# Stored data:
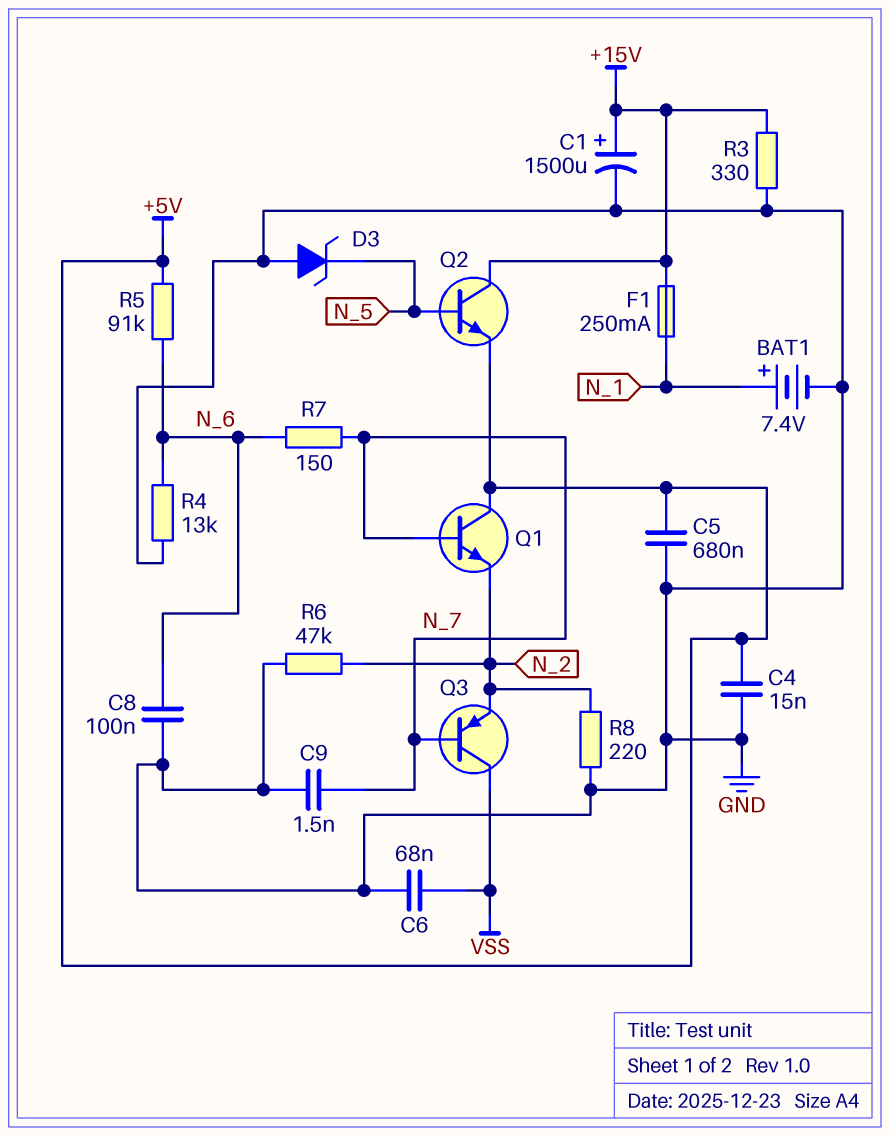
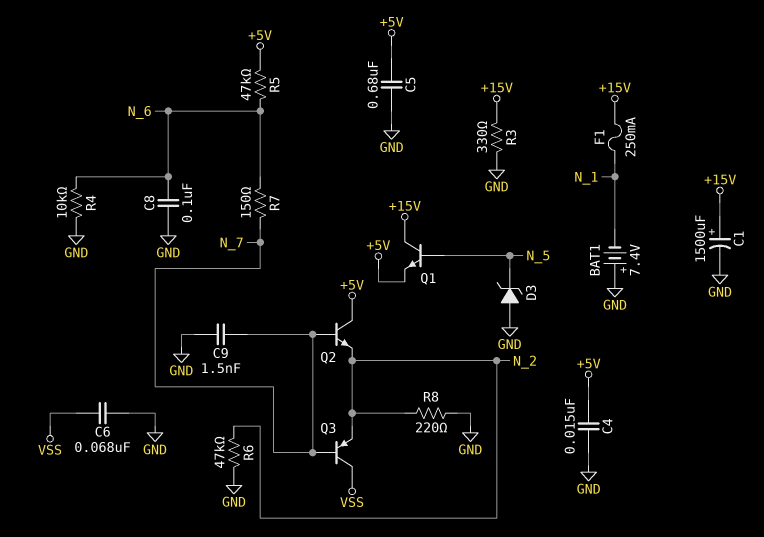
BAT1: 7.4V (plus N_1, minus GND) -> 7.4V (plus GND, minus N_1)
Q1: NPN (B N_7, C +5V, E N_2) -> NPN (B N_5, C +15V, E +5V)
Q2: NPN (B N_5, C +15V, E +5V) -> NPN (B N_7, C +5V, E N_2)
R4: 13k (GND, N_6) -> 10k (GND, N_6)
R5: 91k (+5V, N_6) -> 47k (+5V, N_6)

# Exercise aim:
Extract every line of the data exactly; pictures stay out.

# Task solution:
BAT1: 7.4V (plus N_1, minus GND) -> 7.4V (plus GND, minus N_1)
Q1: NPN (B N_7, C +5V, E N_2) -> NPN (B N_5, C +15V, E +5V)
Q2: NPN (B N_5, C +15V, E +5V) -> NPN (B N_7, C +5V, E N_2)
R4: 13k (GND, N_6) -> 10k (GND, N_6)
R5: 91k (+5V, N_6) -> 47k (+5V, N_6)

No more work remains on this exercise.